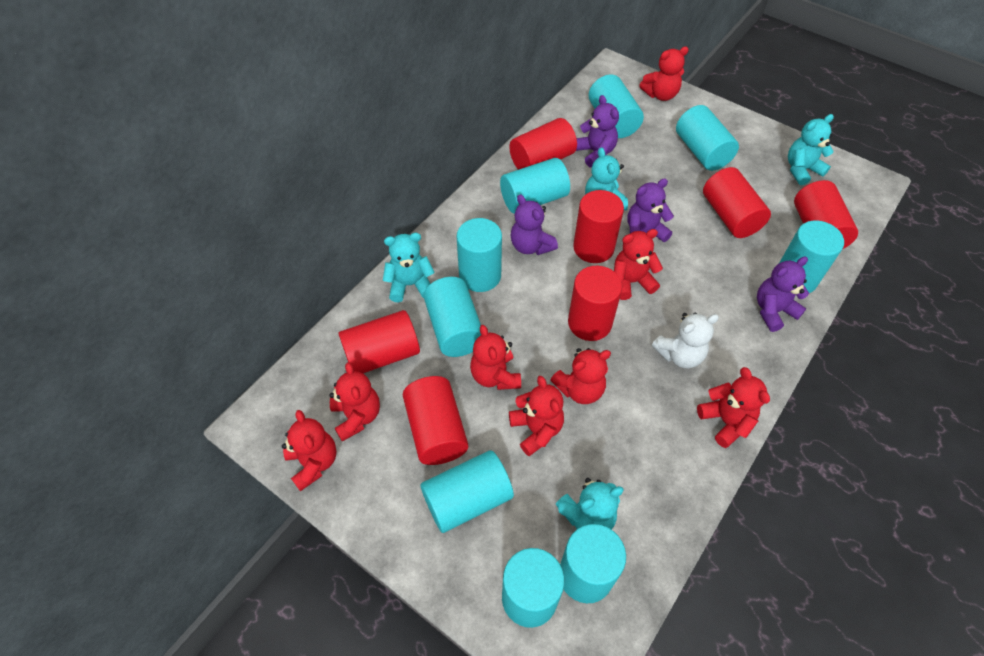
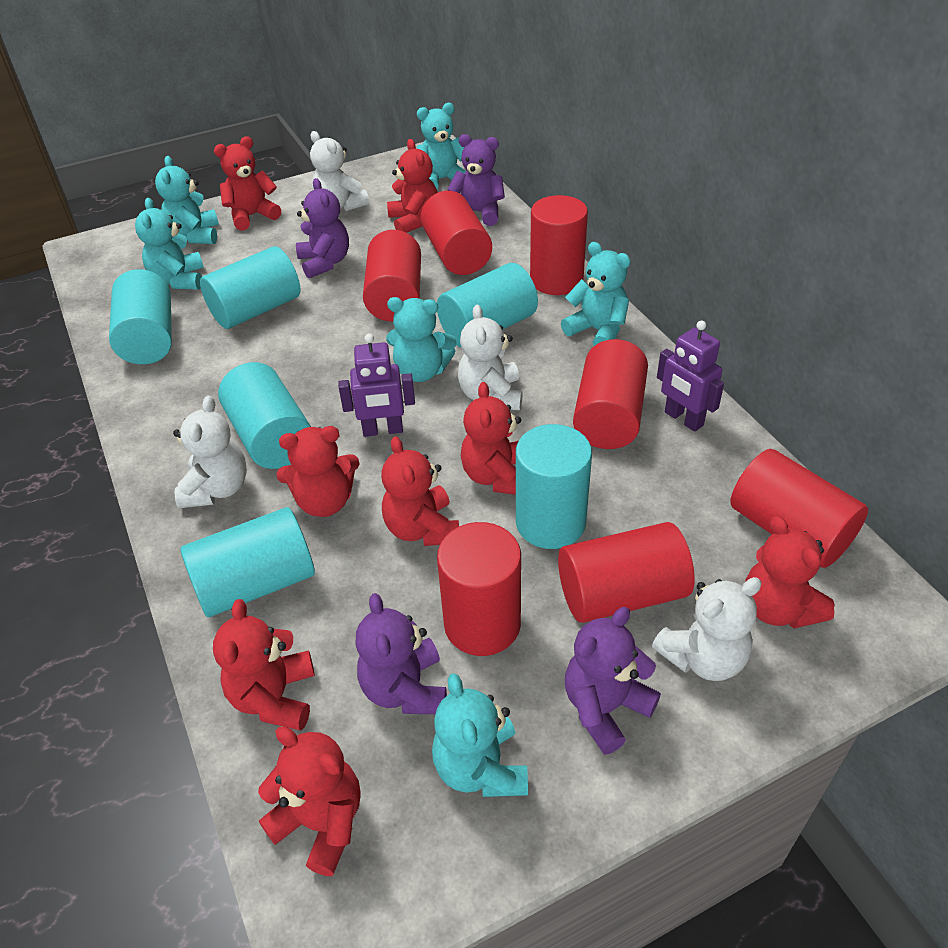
purple robot: 0 -> 2
turquoise cylinder: 9 -> 6
turquoise teddy bear: 4 -> 6
white teddy bear: 1 -> 4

# # # # # # #

WHAT IS REQUIRED: Restate all of the material word for word, leaving every picture out.

SOLUTION TO THIS EXERCISE:
purple robot: 0 -> 2
turquoise cylinder: 9 -> 6
turquoise teddy bear: 4 -> 6
white teddy bear: 1 -> 4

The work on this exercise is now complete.